Stepwise shape edit descriptions:

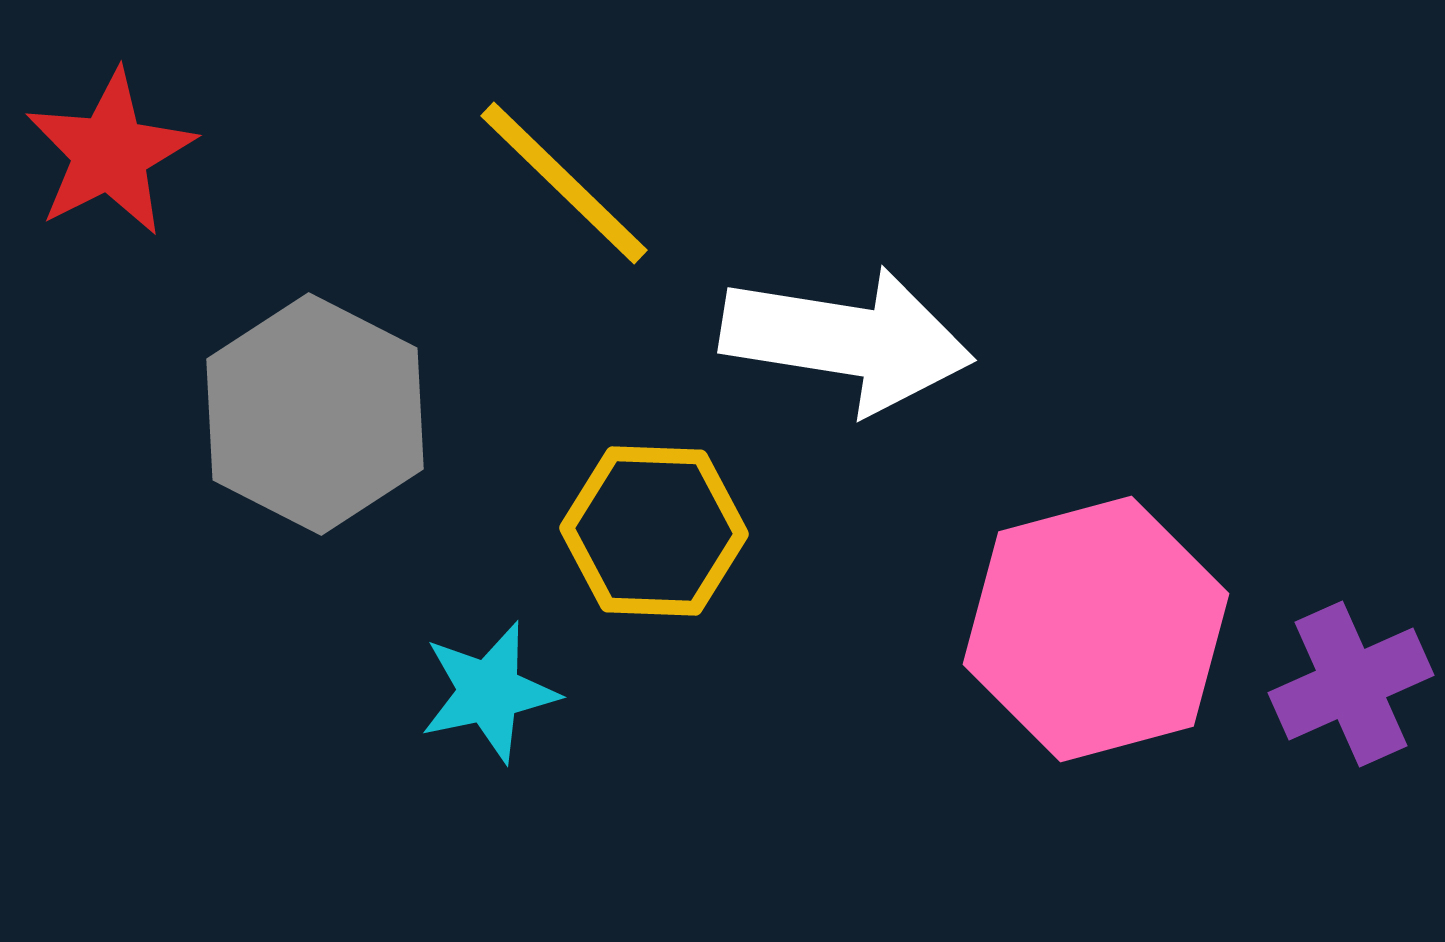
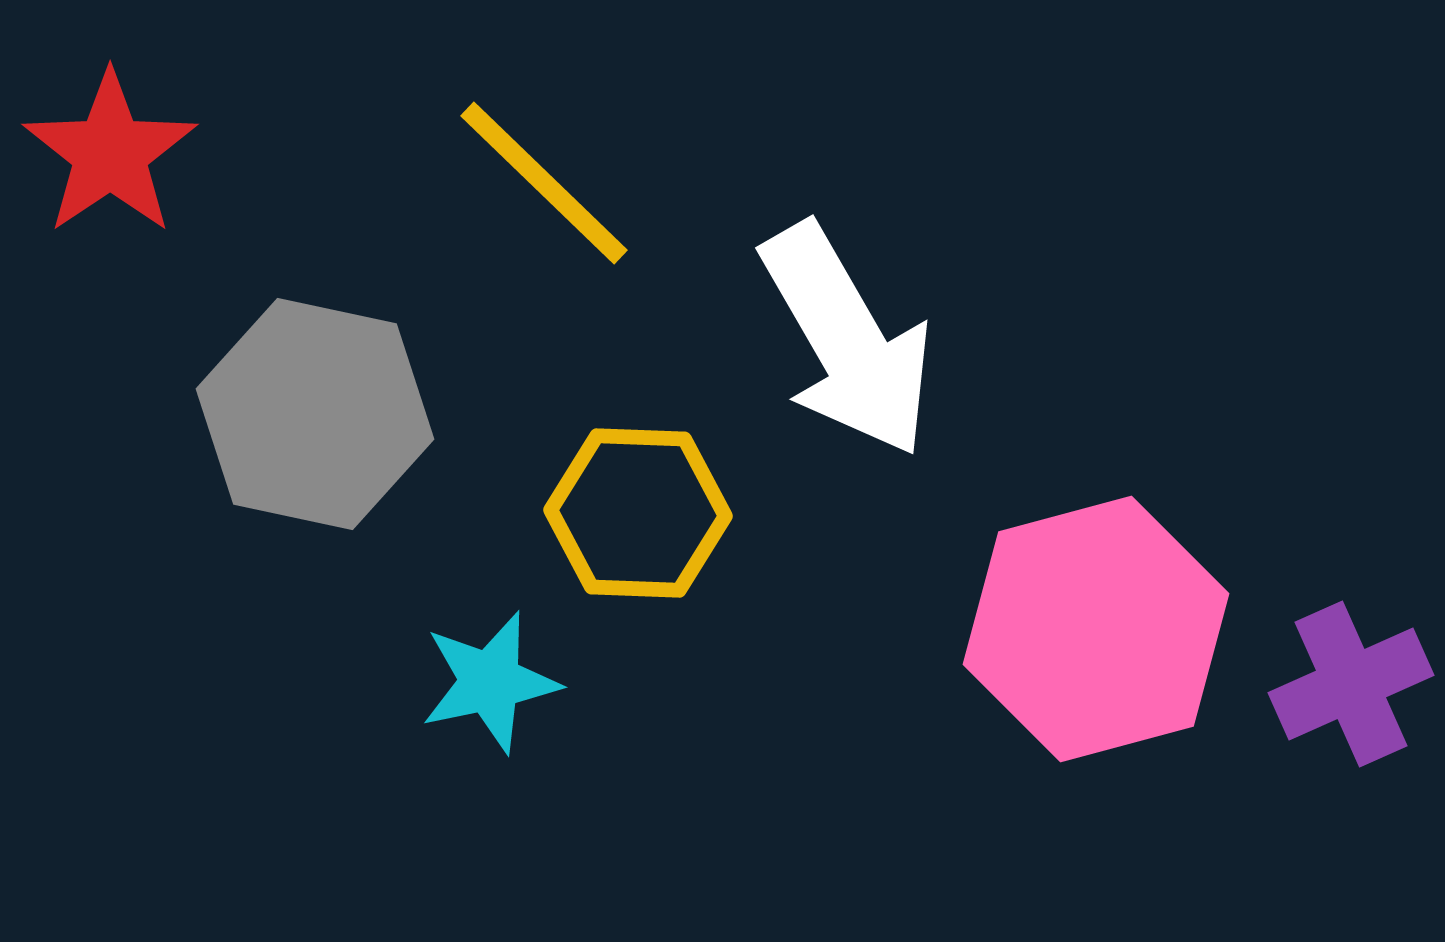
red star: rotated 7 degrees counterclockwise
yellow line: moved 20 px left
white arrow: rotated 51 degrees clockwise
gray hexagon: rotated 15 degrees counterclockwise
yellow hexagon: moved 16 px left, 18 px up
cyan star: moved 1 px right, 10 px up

### WHAT THE TASK ASKS
The records above should be written out in full and unchanged, except that pictures are dropped.

### RESPONSE FOR THIS EXERCISE
red star: rotated 7 degrees counterclockwise
yellow line: moved 20 px left
white arrow: rotated 51 degrees clockwise
gray hexagon: rotated 15 degrees counterclockwise
yellow hexagon: moved 16 px left, 18 px up
cyan star: moved 1 px right, 10 px up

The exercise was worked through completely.